[Start of Attachment]

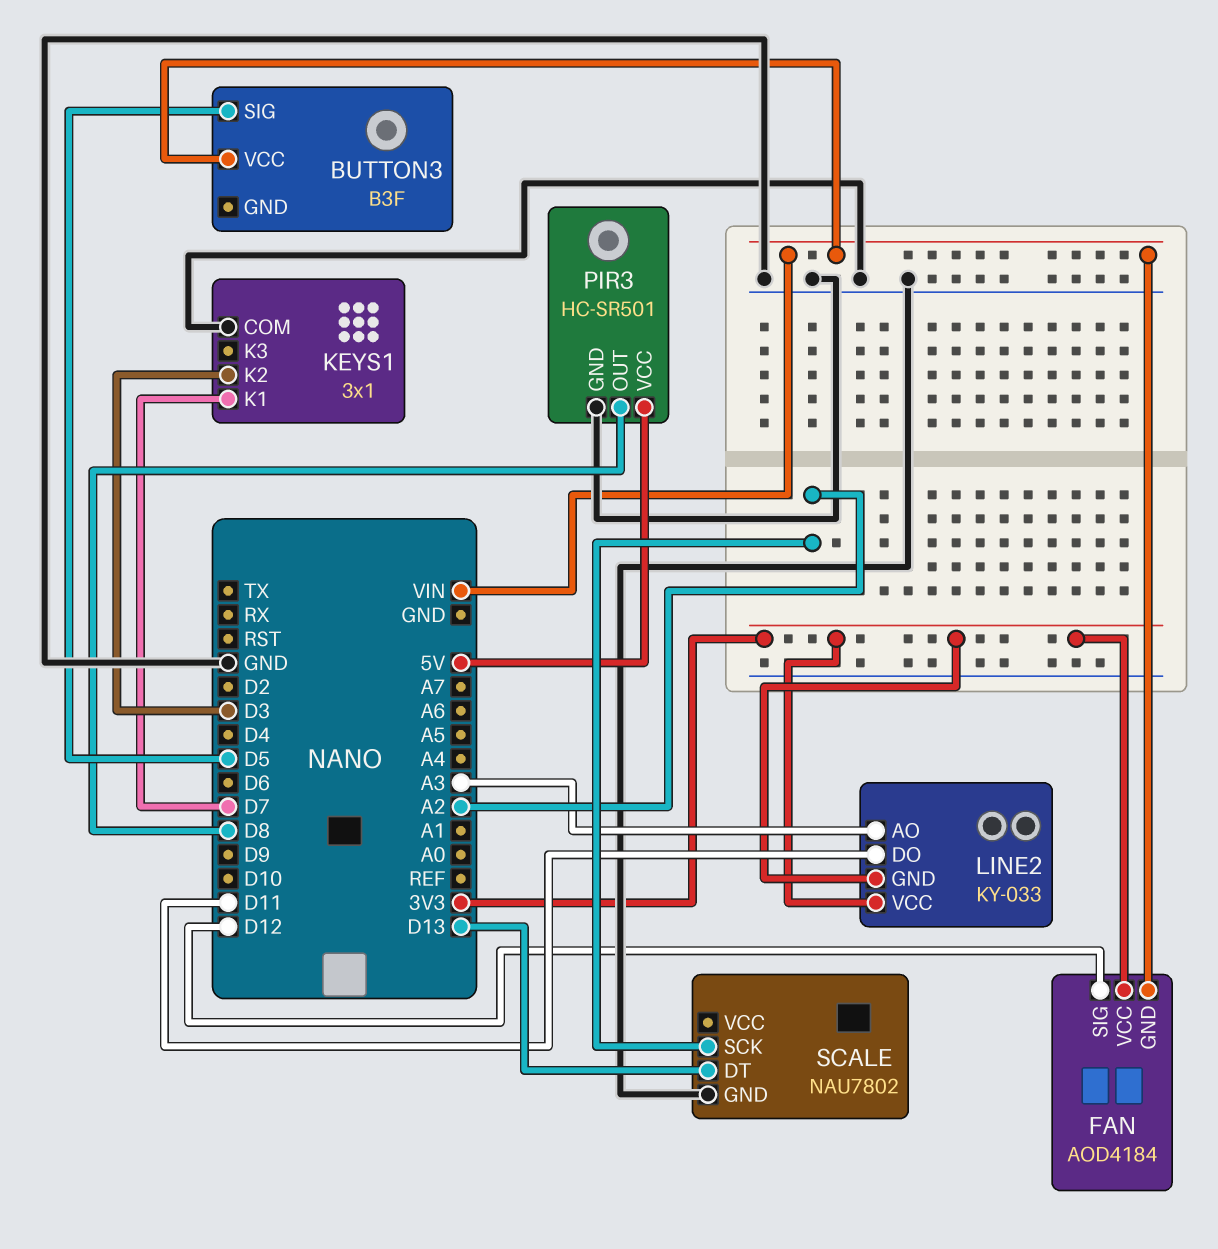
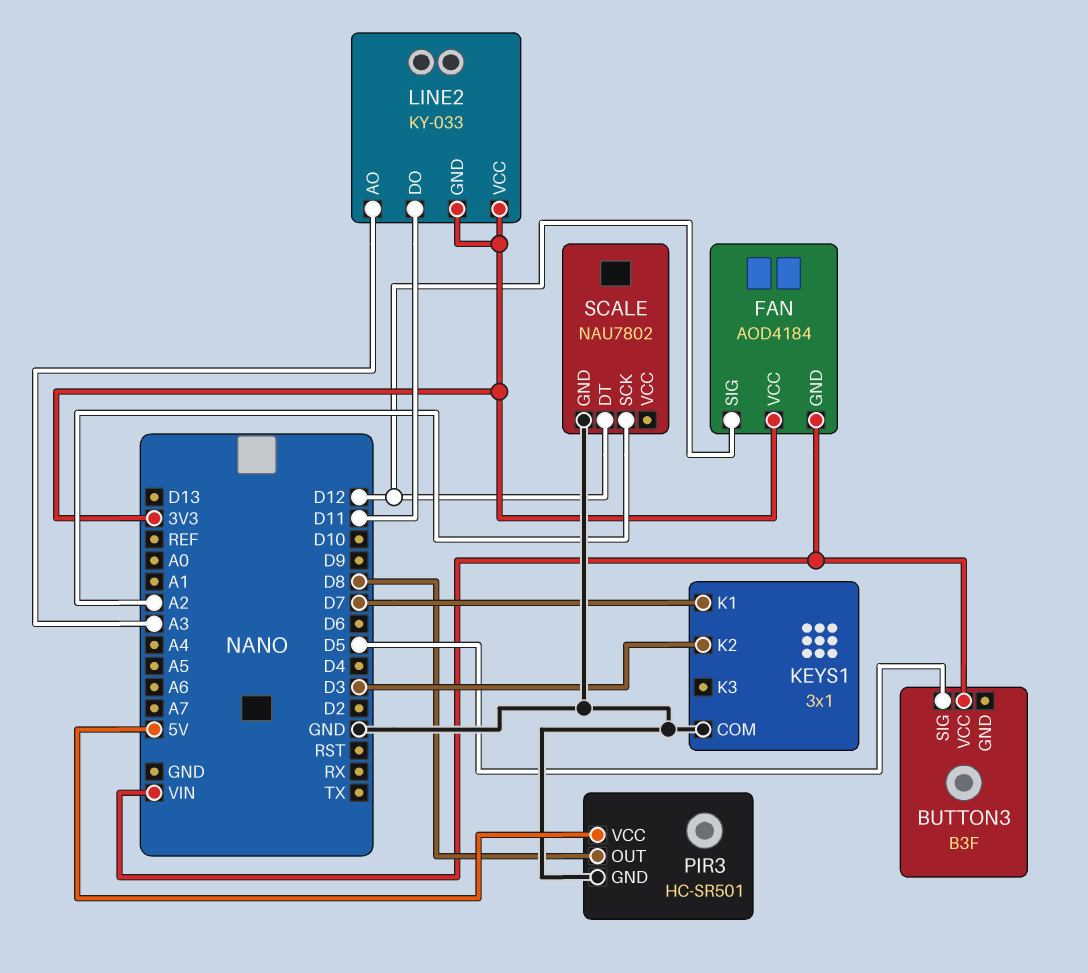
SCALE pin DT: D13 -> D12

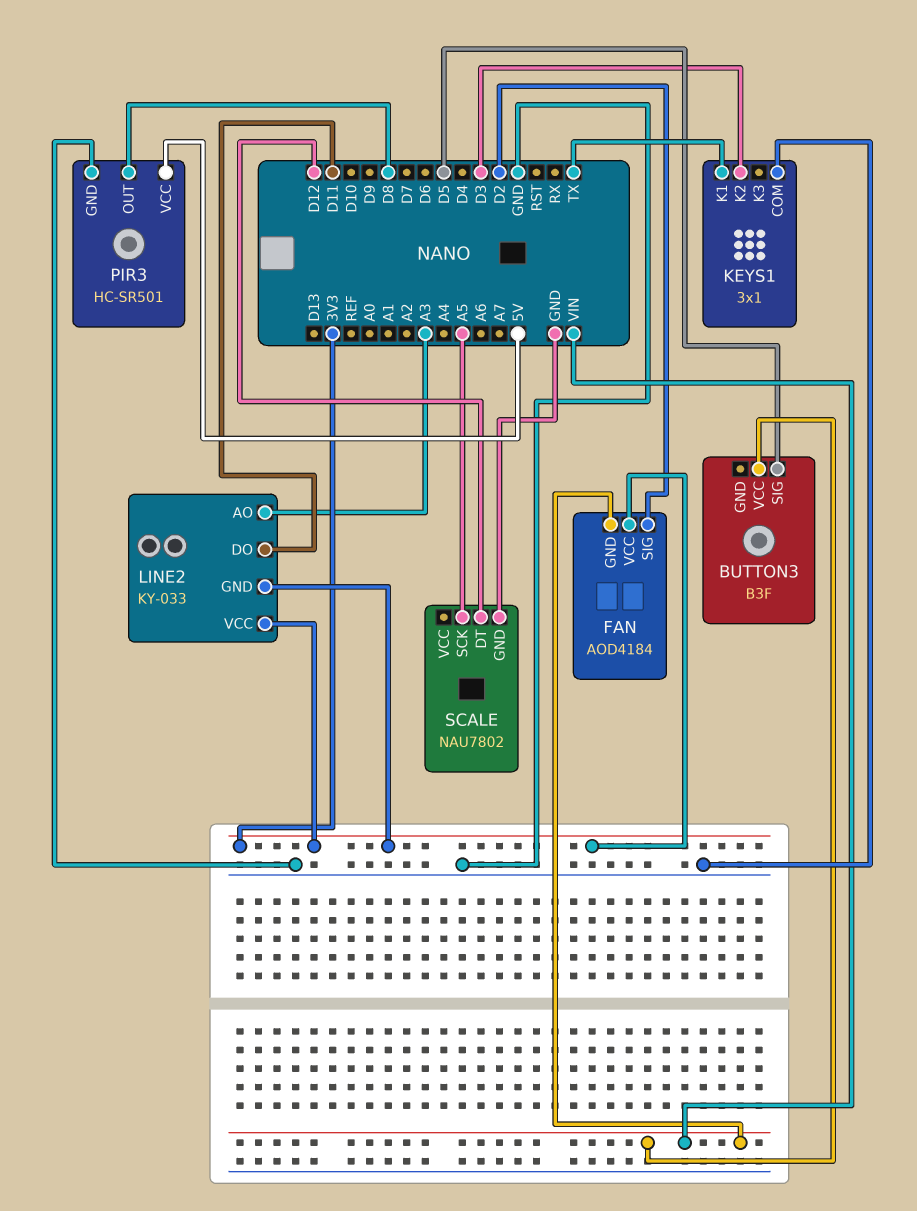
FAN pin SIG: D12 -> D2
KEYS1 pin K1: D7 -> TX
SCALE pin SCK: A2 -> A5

[End of Attachment]
[Start of Attachment]

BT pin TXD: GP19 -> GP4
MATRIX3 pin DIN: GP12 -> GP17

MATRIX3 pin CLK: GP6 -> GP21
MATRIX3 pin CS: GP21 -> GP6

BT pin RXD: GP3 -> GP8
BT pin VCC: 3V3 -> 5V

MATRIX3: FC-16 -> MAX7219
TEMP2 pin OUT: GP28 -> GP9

[End of Attachment]
[Start of Attachment]

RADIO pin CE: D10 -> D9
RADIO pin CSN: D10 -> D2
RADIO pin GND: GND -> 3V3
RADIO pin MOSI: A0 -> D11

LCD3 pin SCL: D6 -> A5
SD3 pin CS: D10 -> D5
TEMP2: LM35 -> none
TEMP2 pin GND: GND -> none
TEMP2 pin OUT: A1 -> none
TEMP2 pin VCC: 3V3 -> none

[End of Attachment]

WORK ORDER: Begin at the line above that has "BT pin TXD: GP19 -> GP4" and stop after the line that has "TEMP2 pin OUT: GP28 -> GP9", copying each line exactly and adding nothing else.

FINISHED EXERCISE:
BT pin TXD: GP19 -> GP4
MATRIX3 pin DIN: GP12 -> GP17

MATRIX3 pin CLK: GP6 -> GP21
MATRIX3 pin CS: GP21 -> GP6

BT pin RXD: GP3 -> GP8
BT pin VCC: 3V3 -> 5V

MATRIX3: FC-16 -> MAX7219
TEMP2 pin OUT: GP28 -> GP9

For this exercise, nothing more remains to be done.